Transcribe exactly the line that contains "U1 pin IN: GND -> VRAW" and every line after it through the end of the records, with nothing else.

━━━━━ Records for this exercise

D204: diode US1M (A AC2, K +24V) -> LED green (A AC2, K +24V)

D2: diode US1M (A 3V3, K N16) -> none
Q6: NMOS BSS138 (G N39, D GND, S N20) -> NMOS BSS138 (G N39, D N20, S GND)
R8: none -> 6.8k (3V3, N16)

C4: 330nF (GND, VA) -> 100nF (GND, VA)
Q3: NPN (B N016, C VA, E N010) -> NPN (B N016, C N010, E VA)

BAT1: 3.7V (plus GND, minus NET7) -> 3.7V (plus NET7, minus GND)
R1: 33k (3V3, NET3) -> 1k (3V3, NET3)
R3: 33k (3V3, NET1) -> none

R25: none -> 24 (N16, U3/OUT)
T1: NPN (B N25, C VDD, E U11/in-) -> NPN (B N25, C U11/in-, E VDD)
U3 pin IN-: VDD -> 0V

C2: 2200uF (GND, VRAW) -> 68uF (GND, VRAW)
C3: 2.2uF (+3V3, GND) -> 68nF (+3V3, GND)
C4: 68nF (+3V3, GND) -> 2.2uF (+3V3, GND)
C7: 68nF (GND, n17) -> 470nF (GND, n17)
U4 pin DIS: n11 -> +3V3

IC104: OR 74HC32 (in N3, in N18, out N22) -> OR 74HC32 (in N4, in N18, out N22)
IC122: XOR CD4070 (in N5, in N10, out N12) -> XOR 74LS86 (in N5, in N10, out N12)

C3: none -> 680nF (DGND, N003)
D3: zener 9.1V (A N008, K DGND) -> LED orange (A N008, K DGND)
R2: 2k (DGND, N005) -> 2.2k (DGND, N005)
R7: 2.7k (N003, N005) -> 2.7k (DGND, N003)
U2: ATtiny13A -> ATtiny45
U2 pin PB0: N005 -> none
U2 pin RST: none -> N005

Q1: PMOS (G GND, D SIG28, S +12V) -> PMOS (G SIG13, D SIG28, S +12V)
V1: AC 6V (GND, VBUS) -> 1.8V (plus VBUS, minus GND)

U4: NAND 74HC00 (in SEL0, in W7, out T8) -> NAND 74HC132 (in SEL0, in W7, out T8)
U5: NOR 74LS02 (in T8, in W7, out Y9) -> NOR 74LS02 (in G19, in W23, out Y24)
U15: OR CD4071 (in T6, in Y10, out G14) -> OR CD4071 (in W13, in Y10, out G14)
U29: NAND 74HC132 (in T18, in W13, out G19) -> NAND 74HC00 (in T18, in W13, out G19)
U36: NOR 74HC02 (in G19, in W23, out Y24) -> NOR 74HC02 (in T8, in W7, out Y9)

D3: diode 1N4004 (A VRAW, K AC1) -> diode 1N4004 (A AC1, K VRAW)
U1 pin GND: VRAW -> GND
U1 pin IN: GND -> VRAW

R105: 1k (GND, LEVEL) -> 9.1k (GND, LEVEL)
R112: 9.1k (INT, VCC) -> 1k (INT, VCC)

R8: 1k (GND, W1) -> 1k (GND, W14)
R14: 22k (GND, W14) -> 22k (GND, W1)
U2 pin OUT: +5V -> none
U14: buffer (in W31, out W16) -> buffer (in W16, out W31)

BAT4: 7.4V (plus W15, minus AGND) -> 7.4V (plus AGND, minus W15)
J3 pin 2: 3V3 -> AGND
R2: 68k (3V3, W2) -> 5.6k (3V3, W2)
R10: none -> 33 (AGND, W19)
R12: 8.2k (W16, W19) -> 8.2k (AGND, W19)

━━━━━━━━━━

Reply to the exercise:
U1 pin IN: GND -> VRAW

R105: 1k (GND, LEVEL) -> 9.1k (GND, LEVEL)
R112: 9.1k (INT, VCC) -> 1k (INT, VCC)

R8: 1k (GND, W1) -> 1k (GND, W14)
R14: 22k (GND, W14) -> 22k (GND, W1)
U2 pin OUT: +5V -> none
U14: buffer (in W31, out W16) -> buffer (in W16, out W31)

BAT4: 7.4V (plus W15, minus AGND) -> 7.4V (plus AGND, minus W15)
J3 pin 2: 3V3 -> AGND
R2: 68k (3V3, W2) -> 5.6k (3V3, W2)
R10: none -> 33 (AGND, W19)
R12: 8.2k (W16, W19) -> 8.2k (AGND, W19)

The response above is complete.